Saved entries
——

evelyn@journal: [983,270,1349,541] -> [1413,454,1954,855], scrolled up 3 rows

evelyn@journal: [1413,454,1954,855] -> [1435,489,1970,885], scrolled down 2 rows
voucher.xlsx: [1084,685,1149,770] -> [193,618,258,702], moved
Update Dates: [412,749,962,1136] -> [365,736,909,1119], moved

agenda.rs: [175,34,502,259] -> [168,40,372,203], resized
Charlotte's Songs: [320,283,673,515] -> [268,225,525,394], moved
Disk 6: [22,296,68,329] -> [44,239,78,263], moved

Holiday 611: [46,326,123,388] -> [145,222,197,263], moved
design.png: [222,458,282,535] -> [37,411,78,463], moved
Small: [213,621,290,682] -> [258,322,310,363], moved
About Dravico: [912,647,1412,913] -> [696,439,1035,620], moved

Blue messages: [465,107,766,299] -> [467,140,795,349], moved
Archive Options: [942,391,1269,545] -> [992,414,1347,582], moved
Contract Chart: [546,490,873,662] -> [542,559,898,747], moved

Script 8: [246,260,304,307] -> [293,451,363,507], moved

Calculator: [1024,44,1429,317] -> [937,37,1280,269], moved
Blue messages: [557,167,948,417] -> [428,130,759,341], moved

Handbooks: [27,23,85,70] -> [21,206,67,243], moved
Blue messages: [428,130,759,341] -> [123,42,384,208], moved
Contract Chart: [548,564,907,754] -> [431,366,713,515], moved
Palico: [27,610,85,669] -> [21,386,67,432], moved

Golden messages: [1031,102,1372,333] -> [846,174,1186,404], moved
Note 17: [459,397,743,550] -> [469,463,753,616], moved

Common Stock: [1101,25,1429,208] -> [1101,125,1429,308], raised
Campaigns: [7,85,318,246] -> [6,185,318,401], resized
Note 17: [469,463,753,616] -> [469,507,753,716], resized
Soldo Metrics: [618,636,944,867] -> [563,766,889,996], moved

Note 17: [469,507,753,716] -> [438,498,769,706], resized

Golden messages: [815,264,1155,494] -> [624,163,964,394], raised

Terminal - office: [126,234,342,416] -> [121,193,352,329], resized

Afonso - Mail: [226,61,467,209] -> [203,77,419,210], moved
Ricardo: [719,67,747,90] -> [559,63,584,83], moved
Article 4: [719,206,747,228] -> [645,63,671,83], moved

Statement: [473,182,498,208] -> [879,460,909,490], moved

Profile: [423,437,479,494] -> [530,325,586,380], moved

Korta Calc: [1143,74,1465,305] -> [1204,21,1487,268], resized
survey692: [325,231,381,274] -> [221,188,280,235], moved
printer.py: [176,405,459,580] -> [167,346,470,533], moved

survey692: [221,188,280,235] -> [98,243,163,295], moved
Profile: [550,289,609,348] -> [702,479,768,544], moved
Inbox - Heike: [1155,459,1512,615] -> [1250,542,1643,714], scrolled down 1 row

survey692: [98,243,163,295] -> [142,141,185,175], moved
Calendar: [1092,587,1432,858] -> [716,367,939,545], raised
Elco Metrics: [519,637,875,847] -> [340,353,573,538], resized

——

# PROBLEM REQUIREMENTS
Type the data out again, exactly.

# YOUR RESPONSE
evelyn@journal: [983,270,1349,541] -> [1413,454,1954,855], scrolled up 3 rows

evelyn@journal: [1413,454,1954,855] -> [1435,489,1970,885], scrolled down 2 rows
voucher.xlsx: [1084,685,1149,770] -> [193,618,258,702], moved
Update Dates: [412,749,962,1136] -> [365,736,909,1119], moved

agenda.rs: [175,34,502,259] -> [168,40,372,203], resized
Charlotte's Songs: [320,283,673,515] -> [268,225,525,394], moved
Disk 6: [22,296,68,329] -> [44,239,78,263], moved

Holiday 611: [46,326,123,388] -> [145,222,197,263], moved
design.png: [222,458,282,535] -> [37,411,78,463], moved
Small: [213,621,290,682] -> [258,322,310,363], moved
About Dravico: [912,647,1412,913] -> [696,439,1035,620], moved

Blue messages: [465,107,766,299] -> [467,140,795,349], moved
Archive Options: [942,391,1269,545] -> [992,414,1347,582], moved
Contract Chart: [546,490,873,662] -> [542,559,898,747], moved

Script 8: [246,260,304,307] -> [293,451,363,507], moved

Calculator: [1024,44,1429,317] -> [937,37,1280,269], moved
Blue messages: [557,167,948,417] -> [428,130,759,341], moved

Handbooks: [27,23,85,70] -> [21,206,67,243], moved
Blue messages: [428,130,759,341] -> [123,42,384,208], moved
Contract Chart: [548,564,907,754] -> [431,366,713,515], moved
Palico: [27,610,85,669] -> [21,386,67,432], moved

Golden messages: [1031,102,1372,333] -> [846,174,1186,404], moved
Note 17: [459,397,743,550] -> [469,463,753,616], moved

Common Stock: [1101,25,1429,208] -> [1101,125,1429,308], raised
Campaigns: [7,85,318,246] -> [6,185,318,401], resized
Note 17: [469,463,753,616] -> [469,507,753,716], resized
Soldo Metrics: [618,636,944,867] -> [563,766,889,996], moved

Note 17: [469,507,753,716] -> [438,498,769,706], resized

Golden messages: [815,264,1155,494] -> [624,163,964,394], raised

Terminal - office: [126,234,342,416] -> [121,193,352,329], resized

Afonso - Mail: [226,61,467,209] -> [203,77,419,210], moved
Ricardo: [719,67,747,90] -> [559,63,584,83], moved
Article 4: [719,206,747,228] -> [645,63,671,83], moved

Statement: [473,182,498,208] -> [879,460,909,490], moved

Profile: [423,437,479,494] -> [530,325,586,380], moved

Korta Calc: [1143,74,1465,305] -> [1204,21,1487,268], resized
survey692: [325,231,381,274] -> [221,188,280,235], moved
printer.py: [176,405,459,580] -> [167,346,470,533], moved

survey692: [221,188,280,235] -> [98,243,163,295], moved
Profile: [550,289,609,348] -> [702,479,768,544], moved
Inbox - Heike: [1155,459,1512,615] -> [1250,542,1643,714], scrolled down 1 row

survey692: [98,243,163,295] -> [142,141,185,175], moved
Calendar: [1092,587,1432,858] -> [716,367,939,545], raised
Elco Metrics: [519,637,875,847] -> [340,353,573,538], resized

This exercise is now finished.